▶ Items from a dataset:
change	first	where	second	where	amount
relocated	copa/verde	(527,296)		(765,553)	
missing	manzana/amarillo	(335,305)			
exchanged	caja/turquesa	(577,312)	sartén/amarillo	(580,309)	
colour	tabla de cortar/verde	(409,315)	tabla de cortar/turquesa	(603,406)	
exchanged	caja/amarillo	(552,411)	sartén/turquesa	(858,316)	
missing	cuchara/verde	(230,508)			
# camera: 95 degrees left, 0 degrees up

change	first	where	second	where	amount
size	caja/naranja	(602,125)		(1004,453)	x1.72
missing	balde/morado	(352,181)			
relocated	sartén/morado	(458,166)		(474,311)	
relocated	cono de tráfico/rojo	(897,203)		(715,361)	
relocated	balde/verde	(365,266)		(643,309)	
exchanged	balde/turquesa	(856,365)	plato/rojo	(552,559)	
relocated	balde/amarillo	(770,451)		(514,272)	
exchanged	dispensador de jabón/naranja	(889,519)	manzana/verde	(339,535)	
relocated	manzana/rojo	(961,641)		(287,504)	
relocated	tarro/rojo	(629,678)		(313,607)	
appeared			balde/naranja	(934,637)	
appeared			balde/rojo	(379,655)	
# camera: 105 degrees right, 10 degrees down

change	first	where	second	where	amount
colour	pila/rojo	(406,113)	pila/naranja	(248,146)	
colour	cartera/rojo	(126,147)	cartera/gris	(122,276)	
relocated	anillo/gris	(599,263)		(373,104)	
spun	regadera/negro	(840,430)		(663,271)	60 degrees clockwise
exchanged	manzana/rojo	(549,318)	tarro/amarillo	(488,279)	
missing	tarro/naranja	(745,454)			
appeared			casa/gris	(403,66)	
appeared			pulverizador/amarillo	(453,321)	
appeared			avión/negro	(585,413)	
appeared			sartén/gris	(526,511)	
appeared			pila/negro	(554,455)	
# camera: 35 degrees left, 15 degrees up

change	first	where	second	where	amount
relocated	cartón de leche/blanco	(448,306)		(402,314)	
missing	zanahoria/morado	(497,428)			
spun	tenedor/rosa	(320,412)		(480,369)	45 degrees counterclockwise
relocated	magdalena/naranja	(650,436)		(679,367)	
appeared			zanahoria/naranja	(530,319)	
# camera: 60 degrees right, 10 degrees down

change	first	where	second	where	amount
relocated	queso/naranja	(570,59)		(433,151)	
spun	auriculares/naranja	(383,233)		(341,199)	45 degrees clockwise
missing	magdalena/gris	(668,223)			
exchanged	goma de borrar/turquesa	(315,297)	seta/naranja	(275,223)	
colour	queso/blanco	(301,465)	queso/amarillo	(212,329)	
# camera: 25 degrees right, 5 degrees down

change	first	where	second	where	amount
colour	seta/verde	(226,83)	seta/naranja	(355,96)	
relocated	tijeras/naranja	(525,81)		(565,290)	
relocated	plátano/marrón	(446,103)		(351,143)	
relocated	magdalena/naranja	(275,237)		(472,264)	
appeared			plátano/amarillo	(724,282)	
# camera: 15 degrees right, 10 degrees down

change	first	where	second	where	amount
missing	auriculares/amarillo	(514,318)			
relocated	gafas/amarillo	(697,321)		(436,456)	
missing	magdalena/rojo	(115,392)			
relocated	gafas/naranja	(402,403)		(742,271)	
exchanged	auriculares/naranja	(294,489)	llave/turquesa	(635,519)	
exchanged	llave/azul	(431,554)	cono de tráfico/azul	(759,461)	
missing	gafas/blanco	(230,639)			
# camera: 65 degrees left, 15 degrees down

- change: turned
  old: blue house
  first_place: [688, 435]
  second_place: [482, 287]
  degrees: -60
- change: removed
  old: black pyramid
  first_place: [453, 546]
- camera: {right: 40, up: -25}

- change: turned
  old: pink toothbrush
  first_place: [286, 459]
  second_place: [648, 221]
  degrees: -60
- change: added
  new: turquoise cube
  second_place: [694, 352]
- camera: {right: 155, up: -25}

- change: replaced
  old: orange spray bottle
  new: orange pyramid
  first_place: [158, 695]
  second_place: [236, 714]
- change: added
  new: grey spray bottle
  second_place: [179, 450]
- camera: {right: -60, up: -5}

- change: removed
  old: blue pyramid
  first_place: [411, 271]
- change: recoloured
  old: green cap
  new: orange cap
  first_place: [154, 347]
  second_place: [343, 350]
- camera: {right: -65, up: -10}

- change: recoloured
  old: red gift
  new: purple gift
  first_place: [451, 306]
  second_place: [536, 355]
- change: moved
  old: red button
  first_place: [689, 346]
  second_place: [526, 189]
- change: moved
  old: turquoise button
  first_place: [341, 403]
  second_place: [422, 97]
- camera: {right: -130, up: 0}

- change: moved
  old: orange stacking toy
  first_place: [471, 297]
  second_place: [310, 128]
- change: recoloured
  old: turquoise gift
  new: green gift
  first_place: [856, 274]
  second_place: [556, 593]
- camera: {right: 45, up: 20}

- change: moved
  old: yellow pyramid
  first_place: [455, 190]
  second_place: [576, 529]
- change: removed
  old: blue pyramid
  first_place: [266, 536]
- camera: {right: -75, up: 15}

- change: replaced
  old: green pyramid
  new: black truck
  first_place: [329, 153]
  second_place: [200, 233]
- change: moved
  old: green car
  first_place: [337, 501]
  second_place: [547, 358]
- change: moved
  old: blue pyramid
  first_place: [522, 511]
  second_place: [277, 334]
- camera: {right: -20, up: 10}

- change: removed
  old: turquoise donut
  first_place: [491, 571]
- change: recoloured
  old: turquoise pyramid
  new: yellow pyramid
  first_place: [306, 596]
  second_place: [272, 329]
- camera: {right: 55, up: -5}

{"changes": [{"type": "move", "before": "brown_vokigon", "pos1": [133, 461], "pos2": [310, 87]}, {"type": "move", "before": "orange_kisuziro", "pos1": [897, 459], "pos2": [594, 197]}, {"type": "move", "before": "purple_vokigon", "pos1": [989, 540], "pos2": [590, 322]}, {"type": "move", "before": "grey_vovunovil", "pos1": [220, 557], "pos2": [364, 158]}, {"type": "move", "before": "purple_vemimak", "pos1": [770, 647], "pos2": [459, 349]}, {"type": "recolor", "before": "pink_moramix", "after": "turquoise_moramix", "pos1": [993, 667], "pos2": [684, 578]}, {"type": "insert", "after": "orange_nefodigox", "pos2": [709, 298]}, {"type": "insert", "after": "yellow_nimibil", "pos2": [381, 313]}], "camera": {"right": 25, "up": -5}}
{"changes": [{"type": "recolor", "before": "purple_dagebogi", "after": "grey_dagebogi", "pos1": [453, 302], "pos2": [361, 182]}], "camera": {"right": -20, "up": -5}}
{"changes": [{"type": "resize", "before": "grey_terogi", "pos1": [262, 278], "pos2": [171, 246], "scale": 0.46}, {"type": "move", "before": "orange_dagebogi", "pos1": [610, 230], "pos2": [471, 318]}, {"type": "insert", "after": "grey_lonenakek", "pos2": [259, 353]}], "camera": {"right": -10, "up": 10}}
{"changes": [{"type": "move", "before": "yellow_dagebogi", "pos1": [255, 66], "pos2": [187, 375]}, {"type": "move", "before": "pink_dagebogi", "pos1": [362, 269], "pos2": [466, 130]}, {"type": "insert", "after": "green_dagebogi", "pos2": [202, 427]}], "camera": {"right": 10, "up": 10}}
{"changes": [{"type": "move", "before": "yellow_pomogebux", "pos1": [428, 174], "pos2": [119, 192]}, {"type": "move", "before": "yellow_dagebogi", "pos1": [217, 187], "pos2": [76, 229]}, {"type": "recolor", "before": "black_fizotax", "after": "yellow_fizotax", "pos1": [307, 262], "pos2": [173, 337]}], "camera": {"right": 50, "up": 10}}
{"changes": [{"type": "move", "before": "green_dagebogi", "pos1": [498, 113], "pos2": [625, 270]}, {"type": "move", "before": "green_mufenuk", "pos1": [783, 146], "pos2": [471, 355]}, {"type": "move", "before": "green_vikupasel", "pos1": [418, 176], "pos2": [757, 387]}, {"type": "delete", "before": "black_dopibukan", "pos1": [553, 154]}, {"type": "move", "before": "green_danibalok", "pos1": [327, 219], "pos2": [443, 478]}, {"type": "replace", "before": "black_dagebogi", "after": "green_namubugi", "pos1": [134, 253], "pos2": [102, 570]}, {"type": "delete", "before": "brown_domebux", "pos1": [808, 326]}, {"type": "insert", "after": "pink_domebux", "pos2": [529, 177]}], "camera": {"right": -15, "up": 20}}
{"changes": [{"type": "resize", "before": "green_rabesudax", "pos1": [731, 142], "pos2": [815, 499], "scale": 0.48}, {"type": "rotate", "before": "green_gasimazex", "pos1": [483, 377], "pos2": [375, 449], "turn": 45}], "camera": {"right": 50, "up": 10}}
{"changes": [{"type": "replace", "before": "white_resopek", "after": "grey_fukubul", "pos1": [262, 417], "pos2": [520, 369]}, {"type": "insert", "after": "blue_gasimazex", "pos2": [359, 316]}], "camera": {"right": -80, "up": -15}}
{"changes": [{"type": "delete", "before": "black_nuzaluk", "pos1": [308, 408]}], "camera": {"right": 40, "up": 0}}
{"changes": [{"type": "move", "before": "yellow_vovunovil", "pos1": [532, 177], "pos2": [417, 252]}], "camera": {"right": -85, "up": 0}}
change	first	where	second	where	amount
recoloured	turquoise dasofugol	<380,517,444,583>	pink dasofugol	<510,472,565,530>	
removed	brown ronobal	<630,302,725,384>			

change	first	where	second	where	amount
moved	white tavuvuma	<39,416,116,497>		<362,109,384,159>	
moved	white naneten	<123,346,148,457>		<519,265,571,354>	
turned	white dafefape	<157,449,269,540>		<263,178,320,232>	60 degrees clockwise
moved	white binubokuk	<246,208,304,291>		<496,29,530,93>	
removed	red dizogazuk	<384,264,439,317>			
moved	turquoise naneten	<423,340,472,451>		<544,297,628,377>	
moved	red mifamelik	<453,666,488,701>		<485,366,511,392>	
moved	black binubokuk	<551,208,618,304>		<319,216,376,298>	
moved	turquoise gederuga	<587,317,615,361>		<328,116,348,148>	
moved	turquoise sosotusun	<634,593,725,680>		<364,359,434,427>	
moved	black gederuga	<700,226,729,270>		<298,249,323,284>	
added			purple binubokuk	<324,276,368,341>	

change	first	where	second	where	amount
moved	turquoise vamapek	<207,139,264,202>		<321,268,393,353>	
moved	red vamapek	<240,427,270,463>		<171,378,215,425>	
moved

▶ What is expected:
All lines in the data above from the one with "old: blue house" through the one with "first_place: [453, 546]" must be repeated exactly, and no others.

▶ Response below:
  old: blue house
  first_place: [688, 435]
  second_place: [482, 287]
  degrees: -60
- change: removed
  old: black pyramid
  first_place: [453, 546]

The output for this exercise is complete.